Exercise details
Pull every line that includes the word "white" out of the data below and copy it.
------ Given entries ------
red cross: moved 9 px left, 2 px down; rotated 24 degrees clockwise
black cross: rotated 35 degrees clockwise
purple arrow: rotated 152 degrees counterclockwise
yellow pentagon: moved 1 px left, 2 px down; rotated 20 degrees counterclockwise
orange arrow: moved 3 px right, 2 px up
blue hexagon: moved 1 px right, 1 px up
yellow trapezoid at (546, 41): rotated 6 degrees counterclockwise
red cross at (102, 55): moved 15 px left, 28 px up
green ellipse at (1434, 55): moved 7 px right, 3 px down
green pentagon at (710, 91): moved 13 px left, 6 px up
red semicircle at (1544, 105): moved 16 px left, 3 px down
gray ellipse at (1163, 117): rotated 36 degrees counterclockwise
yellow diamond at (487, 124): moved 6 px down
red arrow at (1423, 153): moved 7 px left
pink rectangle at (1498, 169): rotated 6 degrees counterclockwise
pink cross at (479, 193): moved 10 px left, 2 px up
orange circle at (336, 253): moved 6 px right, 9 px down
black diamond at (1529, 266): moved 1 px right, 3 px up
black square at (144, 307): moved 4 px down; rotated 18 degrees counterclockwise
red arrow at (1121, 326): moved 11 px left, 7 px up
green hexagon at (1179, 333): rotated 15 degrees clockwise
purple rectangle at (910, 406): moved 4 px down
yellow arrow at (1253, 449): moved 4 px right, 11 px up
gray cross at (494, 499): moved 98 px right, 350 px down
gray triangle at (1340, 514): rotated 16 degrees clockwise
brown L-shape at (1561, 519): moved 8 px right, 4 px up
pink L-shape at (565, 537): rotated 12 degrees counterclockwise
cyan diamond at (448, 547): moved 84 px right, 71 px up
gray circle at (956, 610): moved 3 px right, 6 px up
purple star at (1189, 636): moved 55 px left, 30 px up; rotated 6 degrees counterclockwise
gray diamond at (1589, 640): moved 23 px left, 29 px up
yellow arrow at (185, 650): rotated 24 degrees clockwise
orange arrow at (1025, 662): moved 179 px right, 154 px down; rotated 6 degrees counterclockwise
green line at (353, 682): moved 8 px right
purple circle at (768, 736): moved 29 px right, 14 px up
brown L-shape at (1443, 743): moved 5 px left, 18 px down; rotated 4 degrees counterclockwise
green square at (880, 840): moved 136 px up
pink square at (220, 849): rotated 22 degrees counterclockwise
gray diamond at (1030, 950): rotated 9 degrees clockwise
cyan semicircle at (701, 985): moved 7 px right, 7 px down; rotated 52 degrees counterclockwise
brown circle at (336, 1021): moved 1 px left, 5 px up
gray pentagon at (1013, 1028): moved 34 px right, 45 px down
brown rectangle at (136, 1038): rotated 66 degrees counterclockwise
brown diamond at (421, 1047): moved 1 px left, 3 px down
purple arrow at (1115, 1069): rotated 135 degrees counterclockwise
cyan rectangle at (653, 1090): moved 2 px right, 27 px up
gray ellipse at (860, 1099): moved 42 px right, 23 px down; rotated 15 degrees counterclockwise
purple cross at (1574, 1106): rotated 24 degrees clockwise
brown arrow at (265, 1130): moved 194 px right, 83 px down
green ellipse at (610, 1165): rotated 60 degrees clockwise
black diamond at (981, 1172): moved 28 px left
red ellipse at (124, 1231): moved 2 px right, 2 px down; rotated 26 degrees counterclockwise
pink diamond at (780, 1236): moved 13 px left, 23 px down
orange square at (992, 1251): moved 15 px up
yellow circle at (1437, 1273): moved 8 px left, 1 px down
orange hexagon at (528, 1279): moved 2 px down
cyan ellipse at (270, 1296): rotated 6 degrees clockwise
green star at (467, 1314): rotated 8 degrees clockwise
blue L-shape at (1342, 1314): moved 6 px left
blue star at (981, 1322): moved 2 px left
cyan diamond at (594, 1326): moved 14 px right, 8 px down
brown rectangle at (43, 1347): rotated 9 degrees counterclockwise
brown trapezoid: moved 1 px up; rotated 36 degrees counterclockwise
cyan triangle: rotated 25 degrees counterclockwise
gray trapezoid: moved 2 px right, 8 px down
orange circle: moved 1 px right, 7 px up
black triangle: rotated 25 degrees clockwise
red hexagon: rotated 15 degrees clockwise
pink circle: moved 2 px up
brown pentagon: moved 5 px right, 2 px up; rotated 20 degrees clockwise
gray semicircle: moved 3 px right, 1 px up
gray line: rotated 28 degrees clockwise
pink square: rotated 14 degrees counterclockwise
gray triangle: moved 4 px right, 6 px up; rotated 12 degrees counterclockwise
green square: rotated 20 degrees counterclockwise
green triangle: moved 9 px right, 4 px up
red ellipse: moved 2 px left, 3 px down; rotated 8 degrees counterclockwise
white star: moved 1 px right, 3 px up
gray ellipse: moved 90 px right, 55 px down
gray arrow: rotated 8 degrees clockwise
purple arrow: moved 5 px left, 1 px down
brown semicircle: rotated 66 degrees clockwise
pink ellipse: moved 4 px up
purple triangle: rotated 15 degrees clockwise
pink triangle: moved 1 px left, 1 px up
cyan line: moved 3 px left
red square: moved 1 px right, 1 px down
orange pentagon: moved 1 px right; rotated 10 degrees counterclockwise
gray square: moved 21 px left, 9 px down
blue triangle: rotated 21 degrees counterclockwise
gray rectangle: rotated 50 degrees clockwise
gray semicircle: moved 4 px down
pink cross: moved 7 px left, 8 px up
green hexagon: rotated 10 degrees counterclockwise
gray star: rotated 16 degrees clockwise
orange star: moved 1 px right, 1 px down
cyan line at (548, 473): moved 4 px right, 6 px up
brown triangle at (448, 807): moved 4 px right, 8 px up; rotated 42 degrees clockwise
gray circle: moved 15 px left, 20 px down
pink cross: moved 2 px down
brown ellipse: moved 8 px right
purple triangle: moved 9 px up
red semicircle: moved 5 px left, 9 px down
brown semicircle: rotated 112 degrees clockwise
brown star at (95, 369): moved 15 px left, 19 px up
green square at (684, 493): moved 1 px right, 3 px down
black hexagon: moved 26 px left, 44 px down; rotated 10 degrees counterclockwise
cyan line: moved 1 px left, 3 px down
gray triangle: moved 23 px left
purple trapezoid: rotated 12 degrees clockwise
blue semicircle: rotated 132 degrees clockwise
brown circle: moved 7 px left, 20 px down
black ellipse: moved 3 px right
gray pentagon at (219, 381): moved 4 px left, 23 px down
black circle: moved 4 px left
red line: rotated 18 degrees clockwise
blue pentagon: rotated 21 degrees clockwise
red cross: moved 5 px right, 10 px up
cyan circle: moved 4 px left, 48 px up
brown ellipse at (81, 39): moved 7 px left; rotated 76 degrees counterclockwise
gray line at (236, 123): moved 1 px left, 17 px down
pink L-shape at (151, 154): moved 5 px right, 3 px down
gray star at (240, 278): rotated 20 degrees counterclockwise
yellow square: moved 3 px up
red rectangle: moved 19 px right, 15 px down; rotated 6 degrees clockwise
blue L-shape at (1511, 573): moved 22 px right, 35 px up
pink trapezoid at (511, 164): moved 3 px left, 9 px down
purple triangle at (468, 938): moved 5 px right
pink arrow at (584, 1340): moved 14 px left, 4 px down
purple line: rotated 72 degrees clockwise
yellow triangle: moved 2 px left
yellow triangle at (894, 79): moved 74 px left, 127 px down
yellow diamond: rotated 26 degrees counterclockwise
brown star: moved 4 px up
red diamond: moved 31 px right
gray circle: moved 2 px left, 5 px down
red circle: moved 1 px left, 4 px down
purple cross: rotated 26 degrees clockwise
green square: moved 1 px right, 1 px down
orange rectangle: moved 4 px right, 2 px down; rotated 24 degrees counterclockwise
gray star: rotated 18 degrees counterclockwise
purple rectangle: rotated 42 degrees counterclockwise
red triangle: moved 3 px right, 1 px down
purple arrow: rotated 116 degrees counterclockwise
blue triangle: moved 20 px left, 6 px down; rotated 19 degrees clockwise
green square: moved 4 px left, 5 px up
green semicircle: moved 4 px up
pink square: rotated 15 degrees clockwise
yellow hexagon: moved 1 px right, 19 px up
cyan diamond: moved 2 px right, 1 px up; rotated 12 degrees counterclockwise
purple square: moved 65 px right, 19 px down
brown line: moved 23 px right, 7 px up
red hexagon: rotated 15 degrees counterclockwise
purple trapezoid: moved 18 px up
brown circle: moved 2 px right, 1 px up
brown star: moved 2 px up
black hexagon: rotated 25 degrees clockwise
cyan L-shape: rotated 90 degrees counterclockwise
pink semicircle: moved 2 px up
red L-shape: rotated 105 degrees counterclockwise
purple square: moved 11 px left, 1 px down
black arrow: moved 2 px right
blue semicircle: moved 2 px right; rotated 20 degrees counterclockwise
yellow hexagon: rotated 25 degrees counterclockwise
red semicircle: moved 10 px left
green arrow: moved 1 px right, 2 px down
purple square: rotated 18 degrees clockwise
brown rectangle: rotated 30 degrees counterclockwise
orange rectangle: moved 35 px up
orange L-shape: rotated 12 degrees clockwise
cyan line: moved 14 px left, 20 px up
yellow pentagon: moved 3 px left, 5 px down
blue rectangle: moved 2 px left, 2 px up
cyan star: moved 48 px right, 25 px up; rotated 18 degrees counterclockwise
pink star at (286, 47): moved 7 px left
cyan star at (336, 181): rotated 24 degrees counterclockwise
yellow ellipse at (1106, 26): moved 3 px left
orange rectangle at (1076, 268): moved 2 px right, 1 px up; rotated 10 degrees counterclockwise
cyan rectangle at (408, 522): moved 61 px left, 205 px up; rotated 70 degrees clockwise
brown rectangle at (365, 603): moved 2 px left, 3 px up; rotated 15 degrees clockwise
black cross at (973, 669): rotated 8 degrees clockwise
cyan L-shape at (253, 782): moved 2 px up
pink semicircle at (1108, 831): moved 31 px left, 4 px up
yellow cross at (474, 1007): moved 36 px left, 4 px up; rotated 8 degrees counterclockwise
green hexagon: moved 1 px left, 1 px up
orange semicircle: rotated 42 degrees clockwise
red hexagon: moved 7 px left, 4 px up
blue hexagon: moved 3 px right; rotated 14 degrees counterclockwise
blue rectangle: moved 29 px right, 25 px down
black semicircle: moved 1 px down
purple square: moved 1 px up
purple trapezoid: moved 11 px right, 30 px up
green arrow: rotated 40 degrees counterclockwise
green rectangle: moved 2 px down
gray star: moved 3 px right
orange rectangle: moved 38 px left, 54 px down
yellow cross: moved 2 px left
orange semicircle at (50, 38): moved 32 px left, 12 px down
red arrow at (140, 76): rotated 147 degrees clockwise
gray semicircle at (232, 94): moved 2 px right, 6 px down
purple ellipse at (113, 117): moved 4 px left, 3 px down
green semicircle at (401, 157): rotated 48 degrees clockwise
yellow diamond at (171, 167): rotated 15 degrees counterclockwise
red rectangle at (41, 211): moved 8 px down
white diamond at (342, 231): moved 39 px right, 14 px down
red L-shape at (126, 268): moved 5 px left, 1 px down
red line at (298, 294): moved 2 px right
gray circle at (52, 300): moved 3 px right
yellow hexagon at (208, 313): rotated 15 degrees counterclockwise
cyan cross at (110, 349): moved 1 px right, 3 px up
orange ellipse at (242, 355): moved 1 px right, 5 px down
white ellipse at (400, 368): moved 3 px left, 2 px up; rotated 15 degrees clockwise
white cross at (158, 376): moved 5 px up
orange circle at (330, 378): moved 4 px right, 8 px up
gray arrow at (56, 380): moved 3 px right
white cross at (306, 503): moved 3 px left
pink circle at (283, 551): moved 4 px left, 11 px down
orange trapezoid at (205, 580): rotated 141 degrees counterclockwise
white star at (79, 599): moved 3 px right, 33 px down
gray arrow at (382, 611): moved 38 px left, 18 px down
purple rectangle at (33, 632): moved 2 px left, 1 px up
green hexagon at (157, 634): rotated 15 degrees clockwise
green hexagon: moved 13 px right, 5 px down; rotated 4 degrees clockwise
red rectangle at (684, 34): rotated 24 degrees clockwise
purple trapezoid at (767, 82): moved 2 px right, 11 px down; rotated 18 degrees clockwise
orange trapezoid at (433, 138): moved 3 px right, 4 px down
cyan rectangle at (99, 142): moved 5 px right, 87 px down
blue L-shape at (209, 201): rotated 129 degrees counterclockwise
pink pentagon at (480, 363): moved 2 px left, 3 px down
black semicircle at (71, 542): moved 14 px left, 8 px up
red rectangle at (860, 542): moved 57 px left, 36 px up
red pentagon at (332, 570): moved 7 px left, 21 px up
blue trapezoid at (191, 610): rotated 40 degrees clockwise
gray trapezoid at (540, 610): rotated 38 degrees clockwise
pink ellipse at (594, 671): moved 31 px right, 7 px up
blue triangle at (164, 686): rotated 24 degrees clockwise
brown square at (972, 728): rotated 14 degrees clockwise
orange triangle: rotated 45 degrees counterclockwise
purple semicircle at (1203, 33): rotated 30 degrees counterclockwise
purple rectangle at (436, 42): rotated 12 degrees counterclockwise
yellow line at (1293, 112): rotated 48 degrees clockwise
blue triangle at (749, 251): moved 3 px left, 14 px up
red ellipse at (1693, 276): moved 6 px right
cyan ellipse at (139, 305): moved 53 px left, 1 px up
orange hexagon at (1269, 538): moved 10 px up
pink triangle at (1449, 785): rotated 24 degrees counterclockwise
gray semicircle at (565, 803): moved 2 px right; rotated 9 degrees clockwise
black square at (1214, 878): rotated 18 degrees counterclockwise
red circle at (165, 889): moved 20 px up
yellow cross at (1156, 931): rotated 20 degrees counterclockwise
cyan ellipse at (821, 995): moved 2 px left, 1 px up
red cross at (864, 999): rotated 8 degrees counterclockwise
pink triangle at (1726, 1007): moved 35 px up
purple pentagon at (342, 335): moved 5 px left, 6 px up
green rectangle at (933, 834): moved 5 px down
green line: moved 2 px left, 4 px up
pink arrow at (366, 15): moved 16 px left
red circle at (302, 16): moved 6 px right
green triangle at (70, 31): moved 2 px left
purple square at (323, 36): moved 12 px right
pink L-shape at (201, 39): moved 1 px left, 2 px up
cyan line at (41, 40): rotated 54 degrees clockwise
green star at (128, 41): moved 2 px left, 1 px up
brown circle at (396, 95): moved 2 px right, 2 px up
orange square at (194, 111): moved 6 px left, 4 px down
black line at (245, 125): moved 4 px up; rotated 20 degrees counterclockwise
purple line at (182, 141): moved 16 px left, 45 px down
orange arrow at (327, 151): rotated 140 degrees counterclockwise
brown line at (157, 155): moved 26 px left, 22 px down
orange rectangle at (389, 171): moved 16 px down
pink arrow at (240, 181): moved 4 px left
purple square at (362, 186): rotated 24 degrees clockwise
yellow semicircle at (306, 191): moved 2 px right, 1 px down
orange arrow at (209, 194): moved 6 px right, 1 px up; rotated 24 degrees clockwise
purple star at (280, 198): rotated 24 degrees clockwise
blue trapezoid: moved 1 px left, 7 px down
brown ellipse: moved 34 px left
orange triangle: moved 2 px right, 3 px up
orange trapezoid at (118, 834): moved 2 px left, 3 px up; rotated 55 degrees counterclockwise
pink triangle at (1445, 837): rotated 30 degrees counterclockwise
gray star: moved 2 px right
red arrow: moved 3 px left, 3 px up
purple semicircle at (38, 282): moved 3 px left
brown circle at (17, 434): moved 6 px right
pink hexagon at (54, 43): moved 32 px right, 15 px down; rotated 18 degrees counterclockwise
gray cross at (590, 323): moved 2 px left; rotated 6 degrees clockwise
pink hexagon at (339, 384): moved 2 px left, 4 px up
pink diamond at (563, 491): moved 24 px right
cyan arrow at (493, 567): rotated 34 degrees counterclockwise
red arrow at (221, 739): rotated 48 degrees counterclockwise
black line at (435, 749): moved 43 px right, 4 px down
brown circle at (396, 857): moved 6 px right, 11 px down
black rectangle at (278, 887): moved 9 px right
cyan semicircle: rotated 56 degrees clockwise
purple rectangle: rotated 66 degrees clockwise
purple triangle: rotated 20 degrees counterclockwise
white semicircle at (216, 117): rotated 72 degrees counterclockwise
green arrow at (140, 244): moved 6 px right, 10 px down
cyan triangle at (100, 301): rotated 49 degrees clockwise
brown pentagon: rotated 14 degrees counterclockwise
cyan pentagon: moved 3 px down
------
Result below
white star: moved 1 px right, 3 px up
white diamond at (342, 231): moved 39 px right, 14 px down
white ellipse at (400, 368): moved 3 px left, 2 px up; rotated 15 degrees clockwise
white cross at (158, 376): moved 5 px up
white cross at (306, 503): moved 3 px left
white star at (79, 599): moved 3 px right, 33 px down
white semicircle at (216, 117): rotated 72 degrees counterclockwise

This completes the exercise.